What you should do: Write the records out again exactly, leaving no images in.

Material shown:

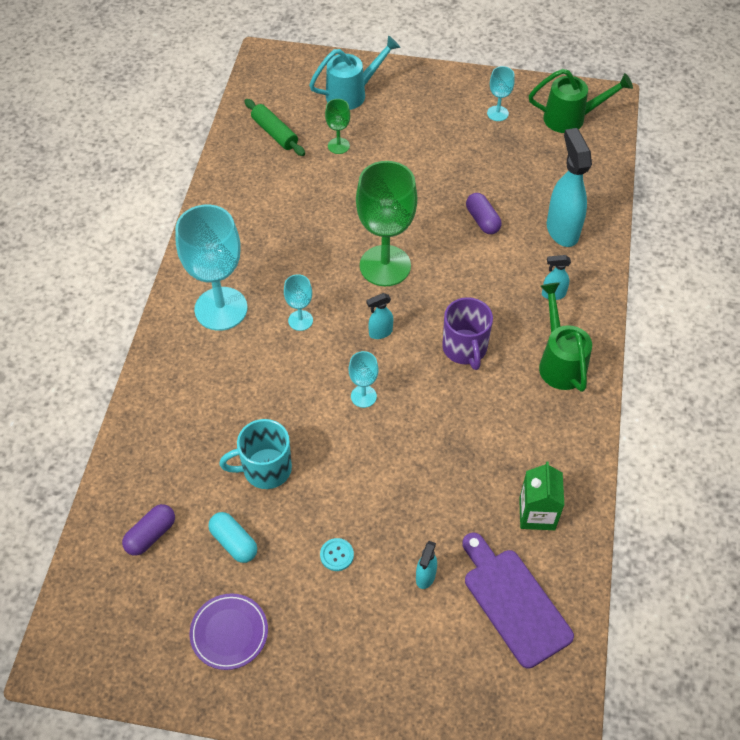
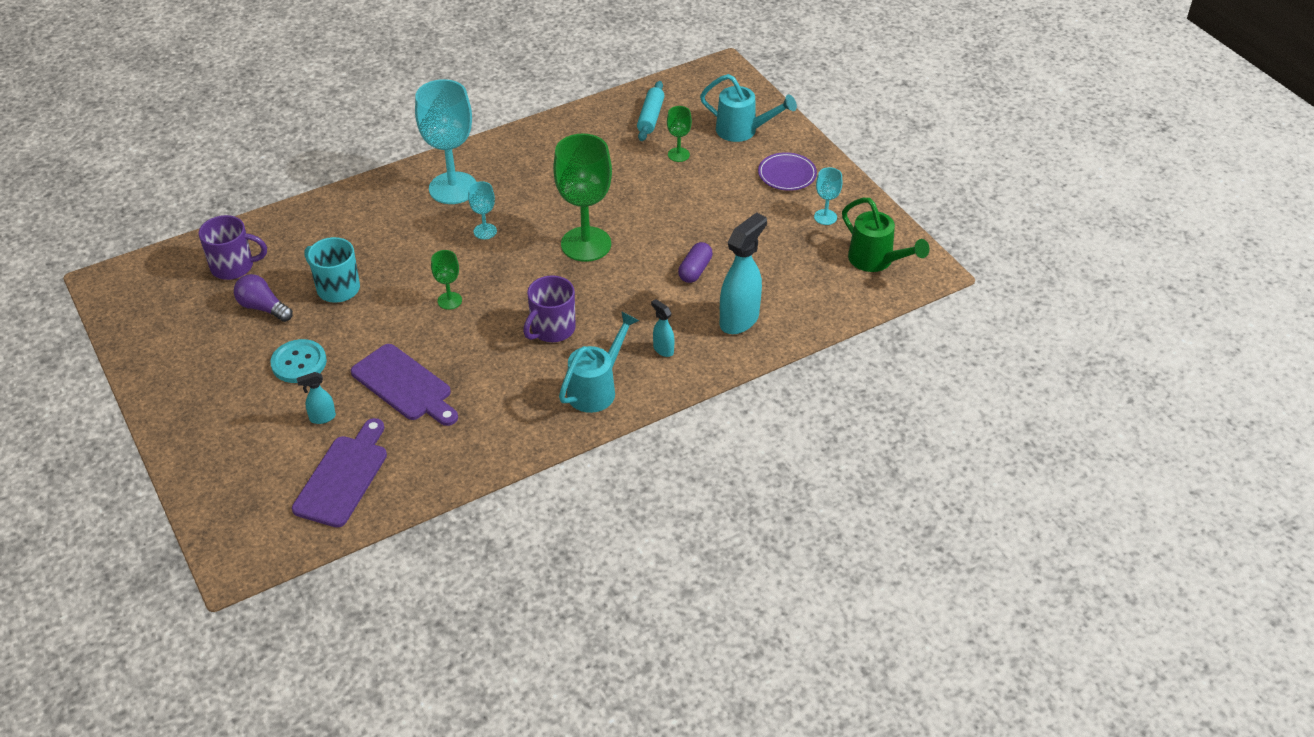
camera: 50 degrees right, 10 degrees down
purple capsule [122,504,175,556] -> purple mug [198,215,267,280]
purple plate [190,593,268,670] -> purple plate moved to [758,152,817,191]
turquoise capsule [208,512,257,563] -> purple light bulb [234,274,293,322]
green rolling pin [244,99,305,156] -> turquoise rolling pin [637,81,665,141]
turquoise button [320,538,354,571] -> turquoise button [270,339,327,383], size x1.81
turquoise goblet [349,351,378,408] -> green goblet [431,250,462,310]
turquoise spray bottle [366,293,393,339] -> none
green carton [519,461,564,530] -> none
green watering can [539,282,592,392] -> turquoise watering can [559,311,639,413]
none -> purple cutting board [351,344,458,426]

Solution below:
camera: 50 degrees right, 10 degrees down
purple capsule [122,504,175,556] -> purple mug [198,215,267,280]
purple plate [190,593,268,670] -> purple plate moved to [758,152,817,191]
turquoise capsule [208,512,257,563] -> purple light bulb [234,274,293,322]
green rolling pin [244,99,305,156] -> turquoise rolling pin [637,81,665,141]
turquoise button [320,538,354,571] -> turquoise button [270,339,327,383], size x1.81
turquoise goblet [349,351,378,408] -> green goblet [431,250,462,310]
turquoise spray bottle [366,293,393,339] -> none
green carton [519,461,564,530] -> none
green watering can [539,282,592,392] -> turquoise watering can [559,311,639,413]
none -> purple cutting board [351,344,458,426]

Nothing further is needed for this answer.